*WORK INSTRUCTION*. A line below contains "green pear [264,191,326,288]", and a later one contains "pink egg [668,81,703,114] -> none". Repeat both, with every line between them, exactly.

*MATERIAL FOR THE TASK*.
---

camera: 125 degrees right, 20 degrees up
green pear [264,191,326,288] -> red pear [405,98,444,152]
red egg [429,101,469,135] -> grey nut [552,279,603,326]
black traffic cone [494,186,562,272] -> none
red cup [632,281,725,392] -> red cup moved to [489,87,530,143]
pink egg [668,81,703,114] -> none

---

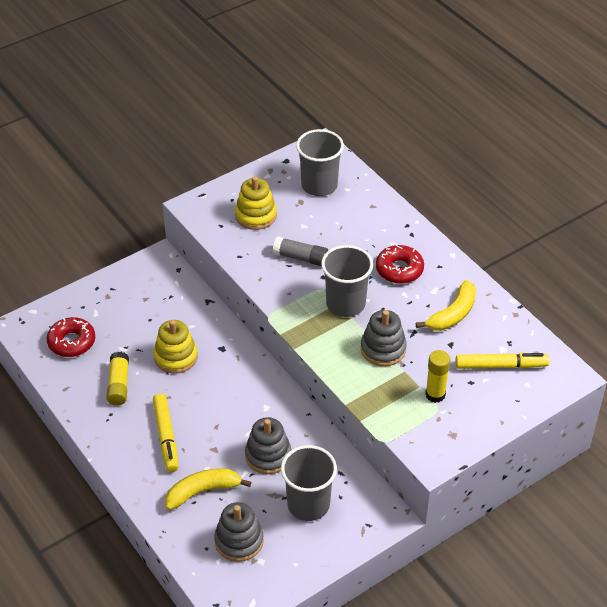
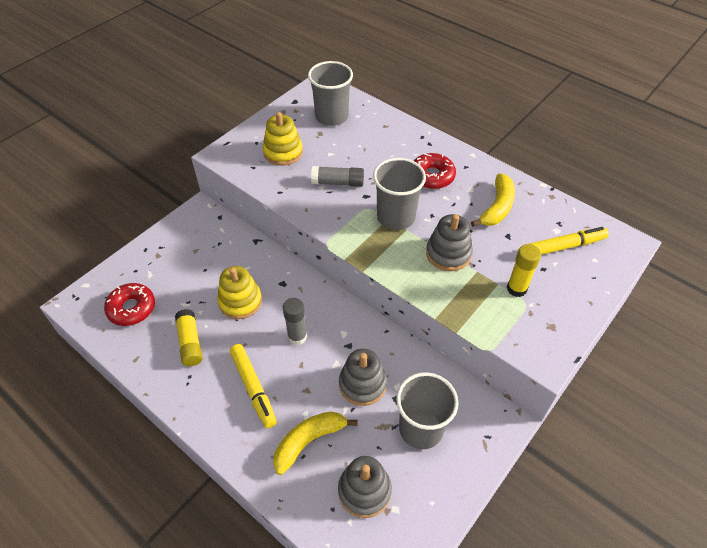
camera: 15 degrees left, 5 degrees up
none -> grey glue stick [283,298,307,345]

---

*FINAL ANSWER*.
green pear [264,191,326,288] -> red pear [405,98,444,152]
red egg [429,101,469,135] -> grey nut [552,279,603,326]
black traffic cone [494,186,562,272] -> none
red cup [632,281,725,392] -> red cup moved to [489,87,530,143]
pink egg [668,81,703,114] -> none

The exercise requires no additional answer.